- [Supplied data]
==========
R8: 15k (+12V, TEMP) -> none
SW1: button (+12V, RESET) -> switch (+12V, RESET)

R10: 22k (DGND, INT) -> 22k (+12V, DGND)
==========
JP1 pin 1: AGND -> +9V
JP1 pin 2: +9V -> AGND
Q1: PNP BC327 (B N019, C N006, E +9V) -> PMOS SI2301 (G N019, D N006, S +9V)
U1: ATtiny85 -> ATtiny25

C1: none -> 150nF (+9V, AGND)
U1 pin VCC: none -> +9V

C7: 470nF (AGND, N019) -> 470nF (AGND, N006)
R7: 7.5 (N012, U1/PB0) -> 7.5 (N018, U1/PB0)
==========
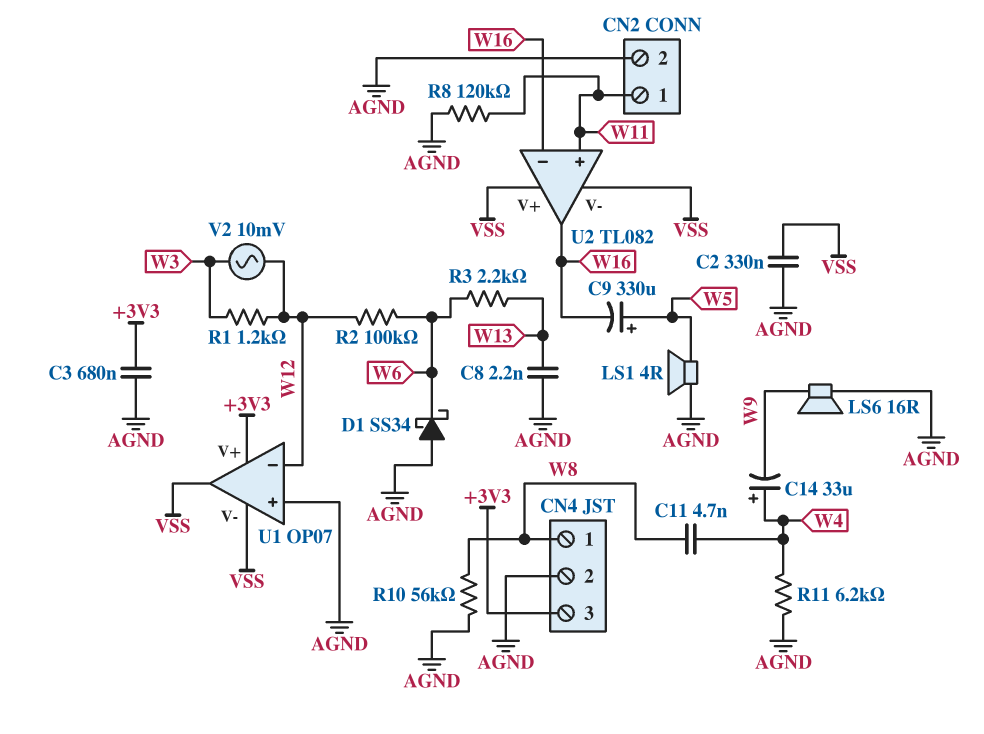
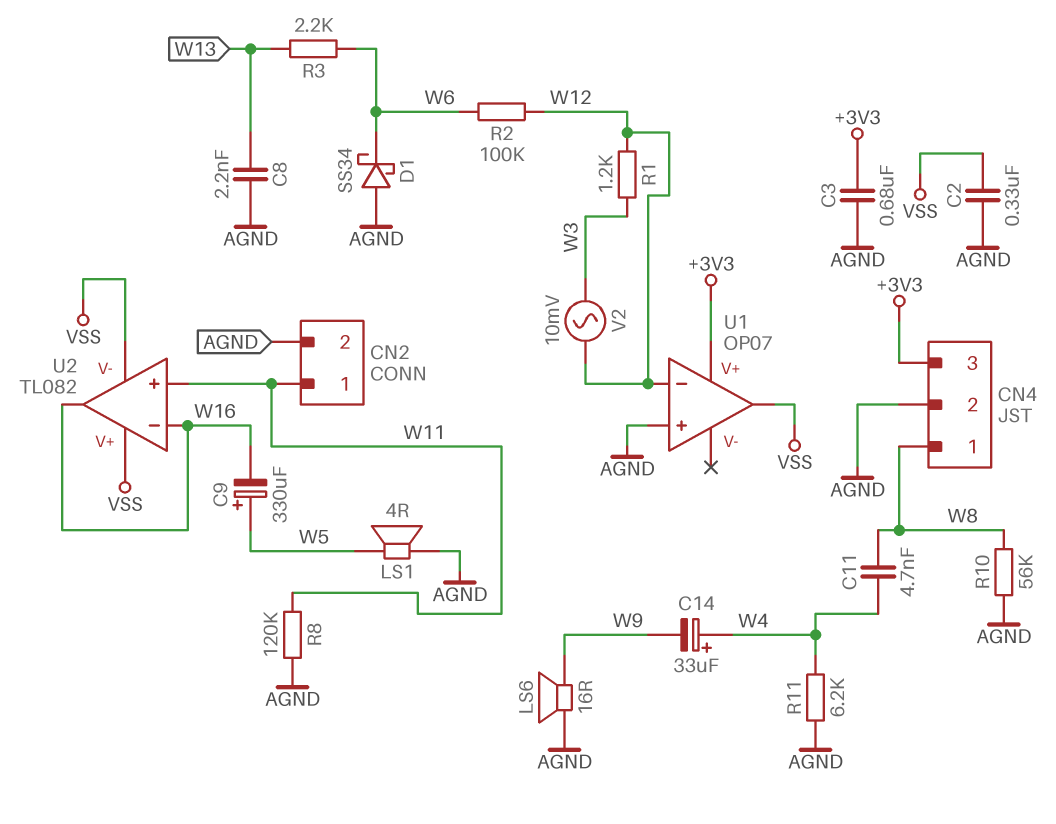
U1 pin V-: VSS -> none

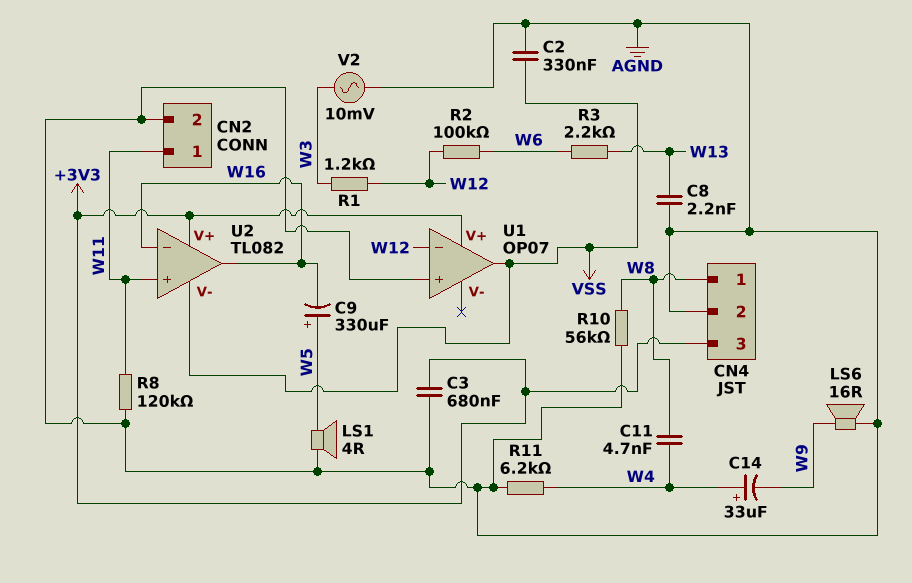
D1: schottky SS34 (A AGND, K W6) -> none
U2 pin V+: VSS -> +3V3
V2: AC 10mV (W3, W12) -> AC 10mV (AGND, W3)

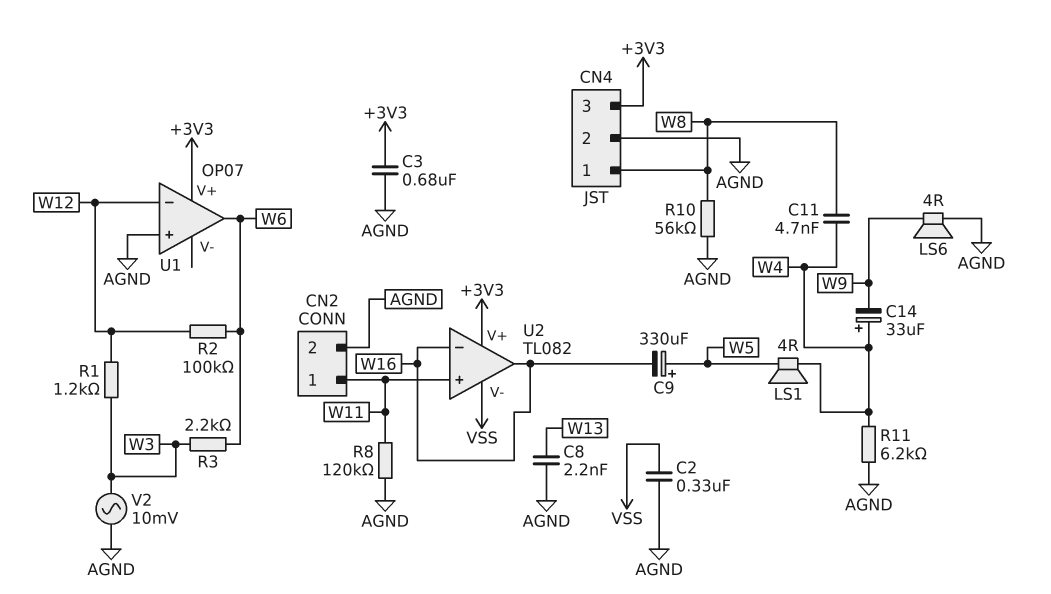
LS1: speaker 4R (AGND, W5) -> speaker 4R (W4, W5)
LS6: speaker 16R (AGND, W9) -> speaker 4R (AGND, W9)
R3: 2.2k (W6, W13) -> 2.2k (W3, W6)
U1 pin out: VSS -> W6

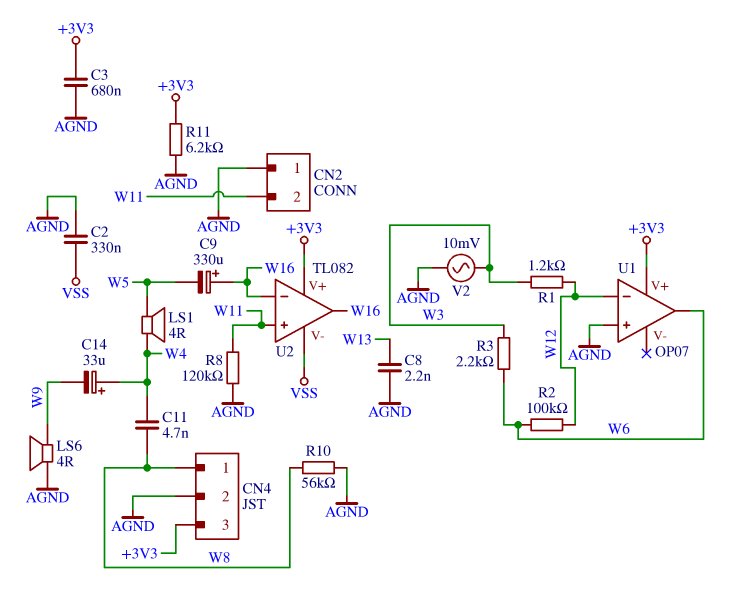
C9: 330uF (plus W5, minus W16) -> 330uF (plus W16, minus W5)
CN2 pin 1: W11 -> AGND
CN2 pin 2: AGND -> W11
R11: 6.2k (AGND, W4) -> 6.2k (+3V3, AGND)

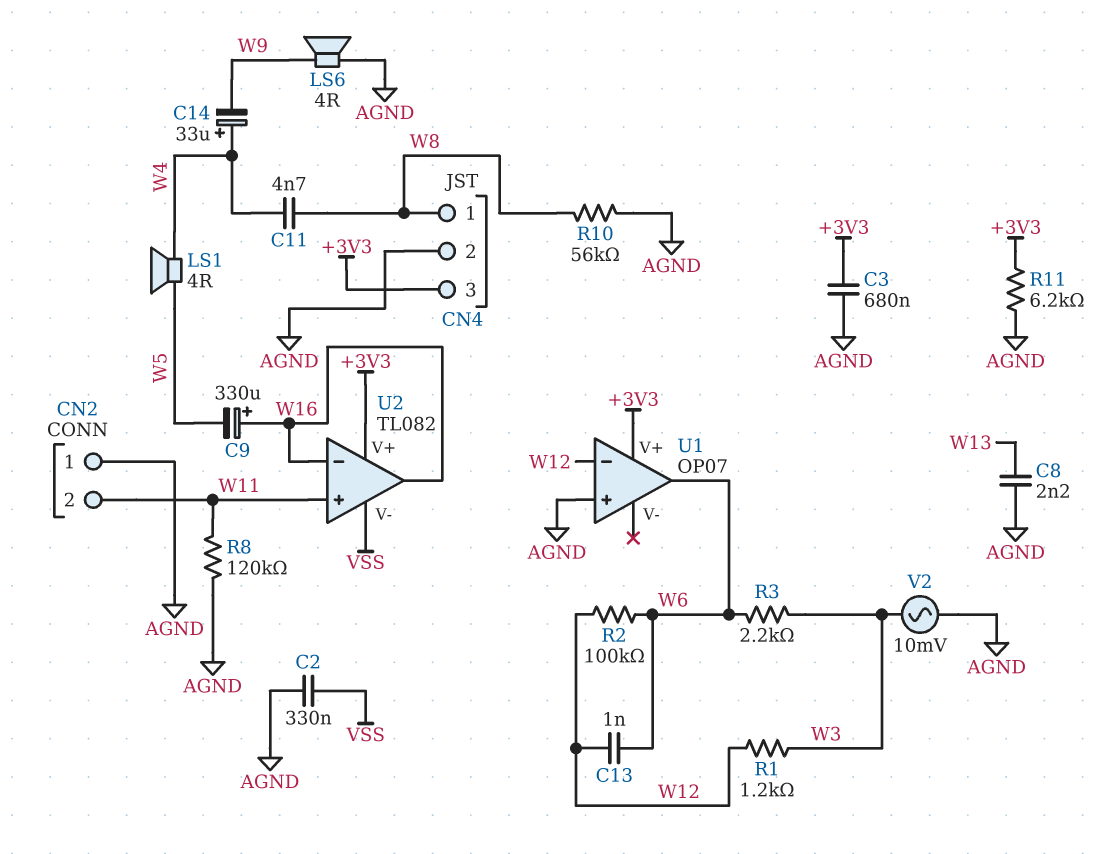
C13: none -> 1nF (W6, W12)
==========
- [Work required] Among the records above, a stretch begins at the line containing "R8: 15k (+12V, TEMP) -> none" and ends at the line containing "R10: 22k (DGND, INT) -> 22k (+12V, DGND)". Restate that stretch word for word, and nothing else.

- [Solution for this problem]
R8: 15k (+12V, TEMP) -> none
SW1: button (+12V, RESET) -> switch (+12V, RESET)

R10: 22k (DGND, INT) -> 22k (+12V, DGND)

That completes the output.